Try it:
Only a slice of the listing below is wanted. Retype the lines from the one containing "camera: 75 degrees left, 5 degrees up" through the one containing "grey marker [439,470,519,486]", exactly, both ends included.

Supplied data:
┏━━

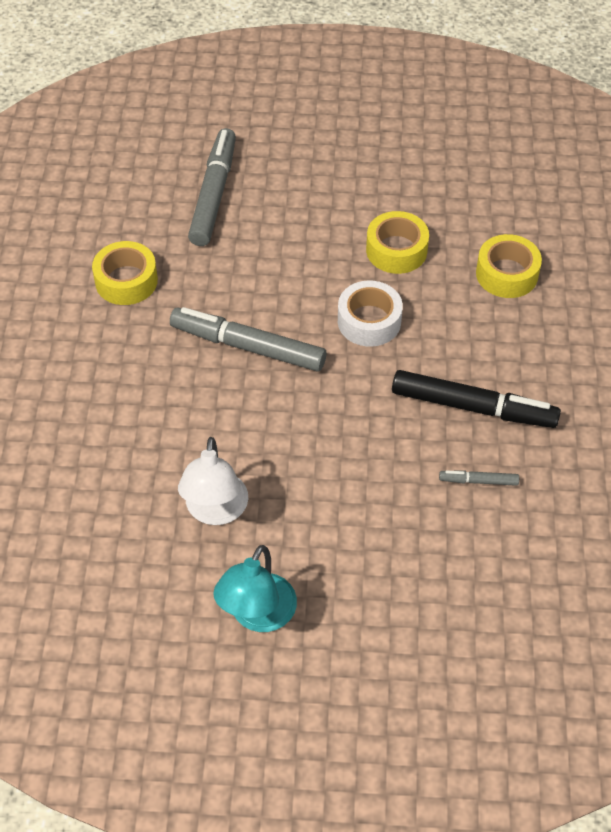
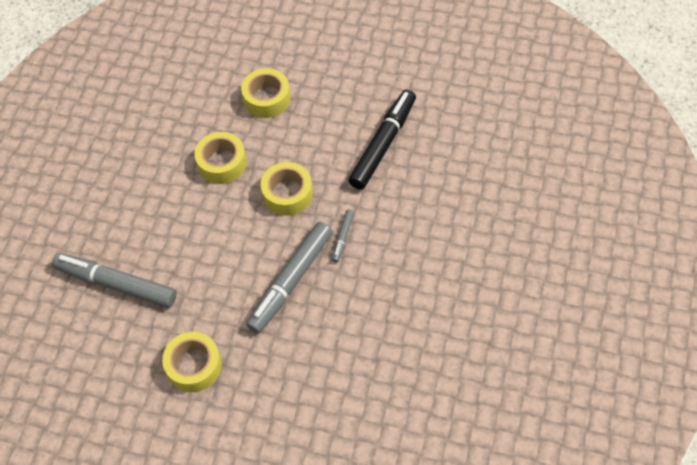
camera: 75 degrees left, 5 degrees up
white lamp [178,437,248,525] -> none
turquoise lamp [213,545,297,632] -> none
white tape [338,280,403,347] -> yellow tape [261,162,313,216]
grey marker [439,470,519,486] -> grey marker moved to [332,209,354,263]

┗━━
┏━━

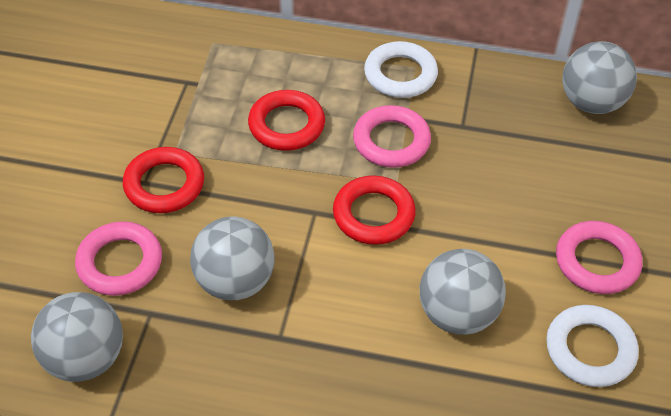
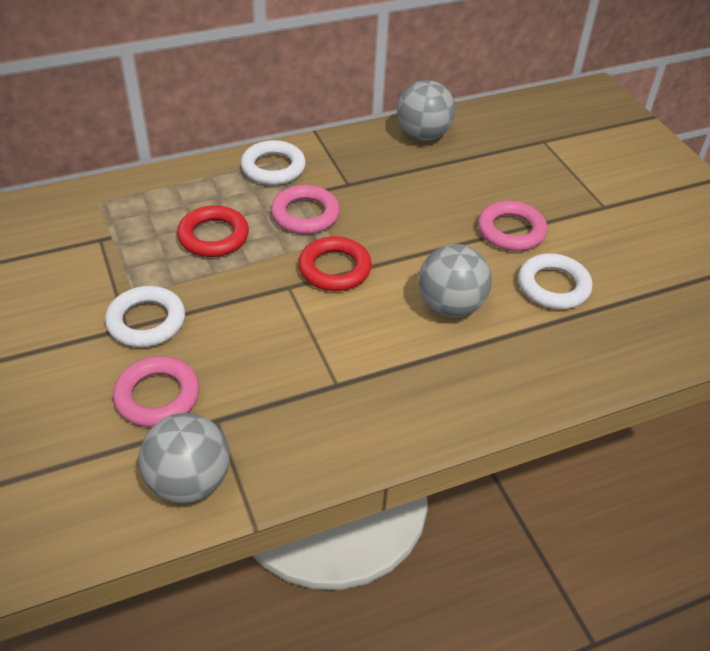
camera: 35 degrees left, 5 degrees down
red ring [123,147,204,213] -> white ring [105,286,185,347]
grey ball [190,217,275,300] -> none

┗━━
┏━━

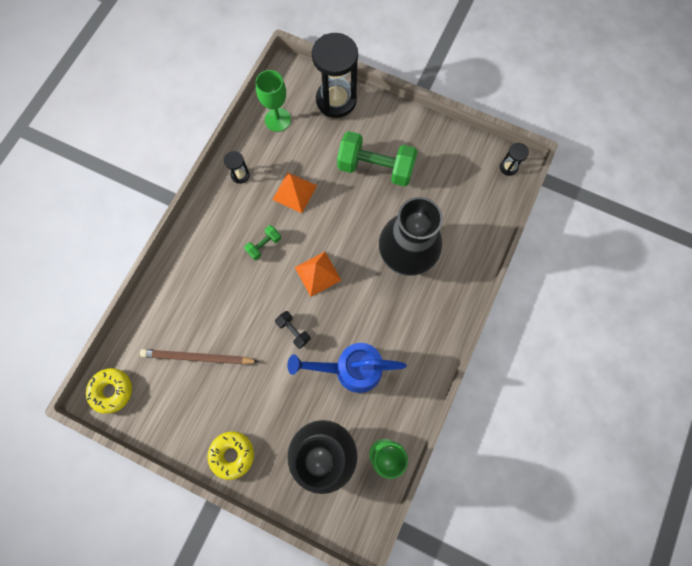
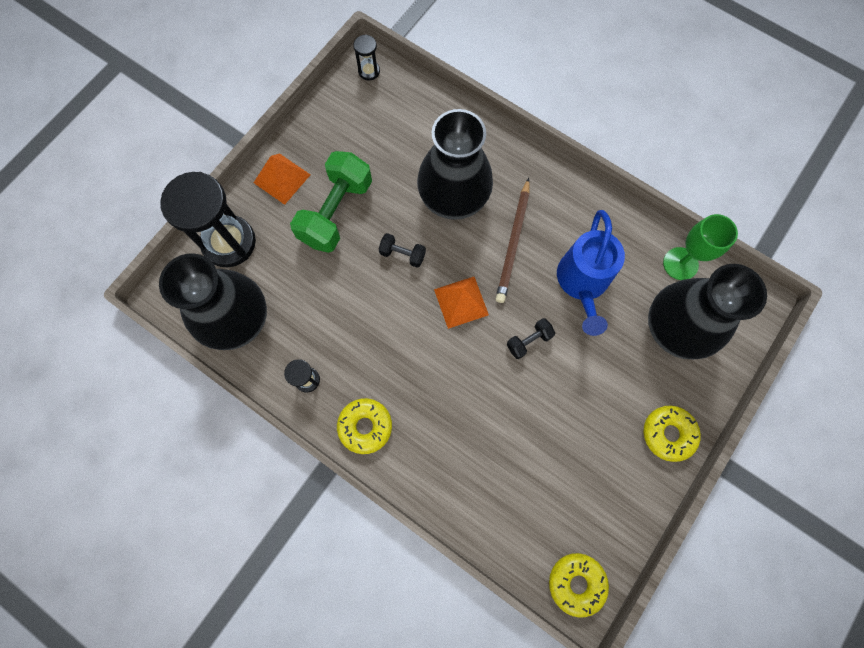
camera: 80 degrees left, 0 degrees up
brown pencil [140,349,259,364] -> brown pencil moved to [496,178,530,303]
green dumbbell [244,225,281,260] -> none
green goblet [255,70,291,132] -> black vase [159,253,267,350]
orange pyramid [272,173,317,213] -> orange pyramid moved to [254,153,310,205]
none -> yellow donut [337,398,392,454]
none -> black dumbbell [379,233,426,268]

┗━━

Response below:
camera: 75 degrees left, 5 degrees up
white lamp [178,437,248,525] -> none
turquoise lamp [213,545,297,632] -> none
white tape [338,280,403,347] -> yellow tape [261,162,313,216]
grey marker [439,470,519,486] -> grey marker moved to [332,209,354,263]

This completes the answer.